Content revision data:
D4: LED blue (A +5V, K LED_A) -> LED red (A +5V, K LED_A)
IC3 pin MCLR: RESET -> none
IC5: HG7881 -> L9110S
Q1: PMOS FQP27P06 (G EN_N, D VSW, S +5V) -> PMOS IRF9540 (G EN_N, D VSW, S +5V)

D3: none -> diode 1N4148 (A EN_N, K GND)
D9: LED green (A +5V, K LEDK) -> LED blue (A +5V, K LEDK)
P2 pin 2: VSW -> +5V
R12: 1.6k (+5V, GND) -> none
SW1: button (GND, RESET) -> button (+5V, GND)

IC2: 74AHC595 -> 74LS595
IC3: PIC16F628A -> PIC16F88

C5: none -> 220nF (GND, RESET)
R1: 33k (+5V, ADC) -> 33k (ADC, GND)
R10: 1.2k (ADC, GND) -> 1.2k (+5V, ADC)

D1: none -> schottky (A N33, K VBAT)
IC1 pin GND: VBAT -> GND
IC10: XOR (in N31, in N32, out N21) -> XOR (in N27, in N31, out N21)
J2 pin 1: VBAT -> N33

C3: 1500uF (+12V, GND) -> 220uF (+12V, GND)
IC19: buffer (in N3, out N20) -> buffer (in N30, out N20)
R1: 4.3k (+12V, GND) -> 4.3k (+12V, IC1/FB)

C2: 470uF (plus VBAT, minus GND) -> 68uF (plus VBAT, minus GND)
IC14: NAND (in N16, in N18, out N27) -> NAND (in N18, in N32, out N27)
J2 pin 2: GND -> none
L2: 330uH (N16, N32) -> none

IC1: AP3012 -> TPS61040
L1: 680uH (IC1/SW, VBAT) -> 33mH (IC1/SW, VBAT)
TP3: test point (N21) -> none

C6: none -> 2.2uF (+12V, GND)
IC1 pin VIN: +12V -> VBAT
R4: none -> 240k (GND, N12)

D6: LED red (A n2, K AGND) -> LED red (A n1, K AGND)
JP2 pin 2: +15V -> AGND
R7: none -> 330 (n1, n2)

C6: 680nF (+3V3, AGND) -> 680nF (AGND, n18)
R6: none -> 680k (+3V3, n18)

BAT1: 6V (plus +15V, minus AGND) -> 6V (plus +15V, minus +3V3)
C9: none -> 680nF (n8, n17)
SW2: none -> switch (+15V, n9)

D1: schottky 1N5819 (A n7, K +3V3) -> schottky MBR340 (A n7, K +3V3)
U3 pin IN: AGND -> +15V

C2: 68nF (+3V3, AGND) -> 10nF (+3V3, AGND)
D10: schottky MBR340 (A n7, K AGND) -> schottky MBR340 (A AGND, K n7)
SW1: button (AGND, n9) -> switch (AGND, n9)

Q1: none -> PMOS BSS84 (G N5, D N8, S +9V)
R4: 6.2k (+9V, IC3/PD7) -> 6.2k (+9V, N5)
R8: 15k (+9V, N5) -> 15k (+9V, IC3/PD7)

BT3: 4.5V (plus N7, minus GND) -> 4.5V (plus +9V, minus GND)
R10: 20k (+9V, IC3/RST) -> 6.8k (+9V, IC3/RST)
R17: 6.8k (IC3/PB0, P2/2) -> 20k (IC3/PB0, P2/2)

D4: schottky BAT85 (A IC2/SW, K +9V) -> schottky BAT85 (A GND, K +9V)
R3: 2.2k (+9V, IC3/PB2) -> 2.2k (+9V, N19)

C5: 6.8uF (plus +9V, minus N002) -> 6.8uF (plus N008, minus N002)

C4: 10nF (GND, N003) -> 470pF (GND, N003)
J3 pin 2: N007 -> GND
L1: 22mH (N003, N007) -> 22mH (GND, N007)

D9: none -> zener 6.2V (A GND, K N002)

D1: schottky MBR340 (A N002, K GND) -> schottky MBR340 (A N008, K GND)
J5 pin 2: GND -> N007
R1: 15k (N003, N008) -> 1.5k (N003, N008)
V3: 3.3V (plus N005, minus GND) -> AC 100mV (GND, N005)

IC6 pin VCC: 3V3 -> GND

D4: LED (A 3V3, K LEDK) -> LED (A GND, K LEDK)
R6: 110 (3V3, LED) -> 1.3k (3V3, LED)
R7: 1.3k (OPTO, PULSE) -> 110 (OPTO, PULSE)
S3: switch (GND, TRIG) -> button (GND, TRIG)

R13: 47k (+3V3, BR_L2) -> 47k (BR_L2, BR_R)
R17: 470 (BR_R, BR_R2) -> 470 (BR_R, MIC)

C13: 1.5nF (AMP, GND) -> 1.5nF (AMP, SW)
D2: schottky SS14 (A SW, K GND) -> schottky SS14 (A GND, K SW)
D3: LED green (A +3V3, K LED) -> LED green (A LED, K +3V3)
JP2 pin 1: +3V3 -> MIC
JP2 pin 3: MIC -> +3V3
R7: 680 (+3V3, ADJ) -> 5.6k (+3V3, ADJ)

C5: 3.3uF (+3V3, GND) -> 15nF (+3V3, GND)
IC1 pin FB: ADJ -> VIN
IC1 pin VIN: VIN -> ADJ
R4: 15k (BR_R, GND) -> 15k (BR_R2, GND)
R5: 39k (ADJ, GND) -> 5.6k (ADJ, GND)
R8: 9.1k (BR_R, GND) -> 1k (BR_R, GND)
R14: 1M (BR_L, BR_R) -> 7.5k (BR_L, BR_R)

Exercise prompt :: The answer is the run of lines above from the line containing "C9: none -> 680nF (n8, n17)" through the line containing "R10: 20k (+9V, IC3/RST)", copied exactly and alone.

Result of this task ::
C9: none -> 680nF (n8, n17)
SW2: none -> switch (+15V, n9)

D1: schottky 1N5819 (A n7, K +3V3) -> schottky MBR340 (A n7, K +3V3)
U3 pin IN: AGND -> +15V

C2: 68nF (+3V3, AGND) -> 10nF (+3V3, AGND)
D10: schottky MBR340 (A n7, K AGND) -> schottky MBR340 (A AGND, K n7)
SW1: button (AGND, n9) -> switch (AGND, n9)

Q1: none -> PMOS BSS84 (G N5, D N8, S +9V)
R4: 6.2k (+9V, IC3/PD7) -> 6.2k (+9V, N5)
R8: 15k (+9V, N5) -> 15k (+9V, IC3/PD7)

BT3: 4.5V (plus N7, minus GND) -> 4.5V (plus +9V, minus GND)
R10: 20k (+9V, IC3/RST) -> 6.8k (+9V, IC3/RST)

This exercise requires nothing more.